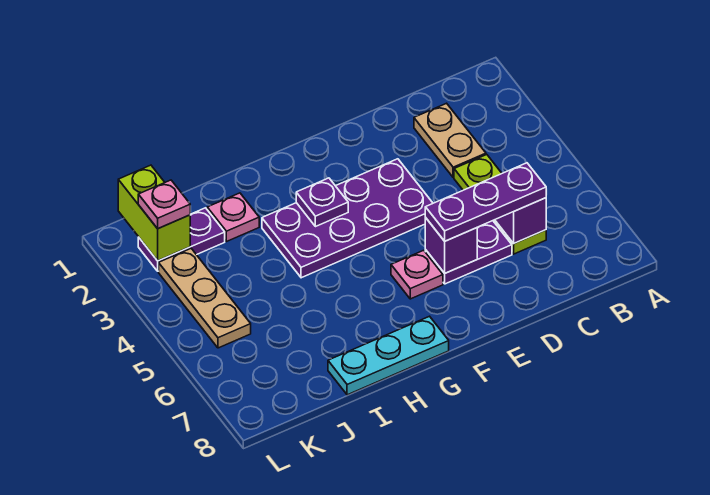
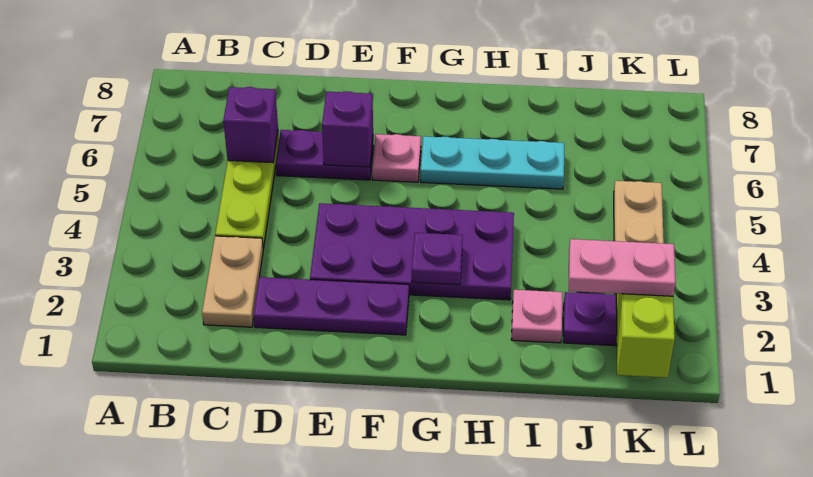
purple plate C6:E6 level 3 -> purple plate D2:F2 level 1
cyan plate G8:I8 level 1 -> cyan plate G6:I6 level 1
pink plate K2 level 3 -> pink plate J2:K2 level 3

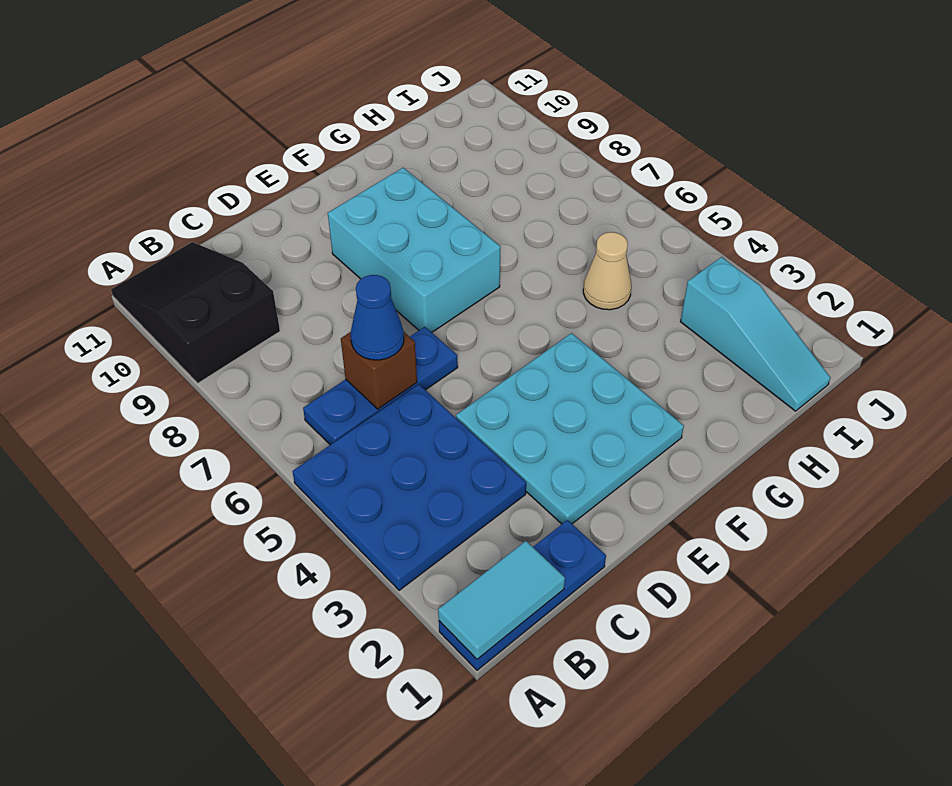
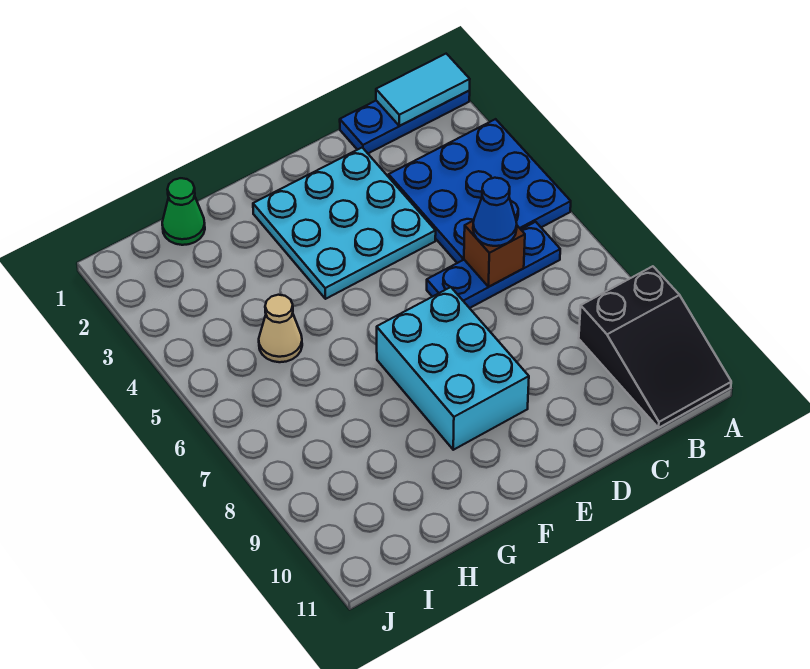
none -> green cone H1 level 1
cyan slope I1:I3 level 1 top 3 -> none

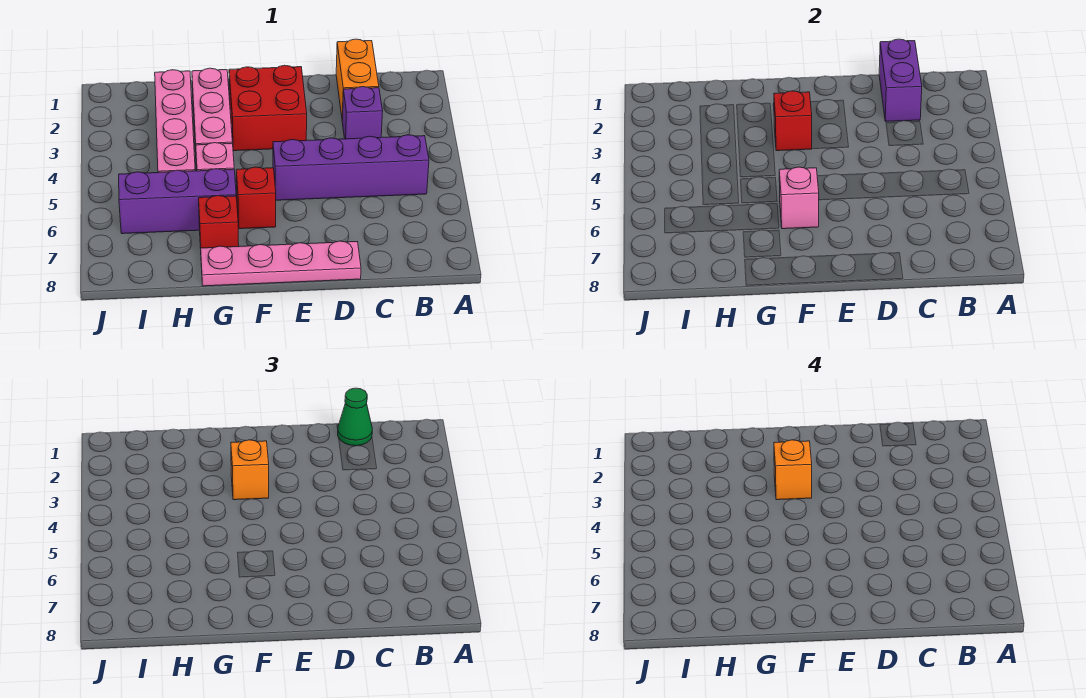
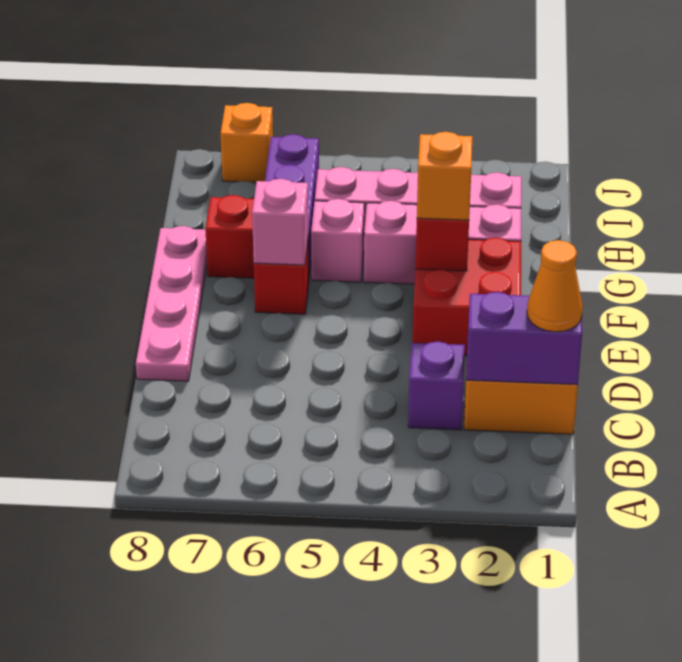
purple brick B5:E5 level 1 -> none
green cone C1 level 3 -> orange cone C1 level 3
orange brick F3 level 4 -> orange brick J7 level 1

- EXERCISE: Pick out each line in the material containing "green".

- RESPONSE TO THIS TASK:
none -> green cone H1 level 1
green cone C1 level 3 -> orange cone C1 level 3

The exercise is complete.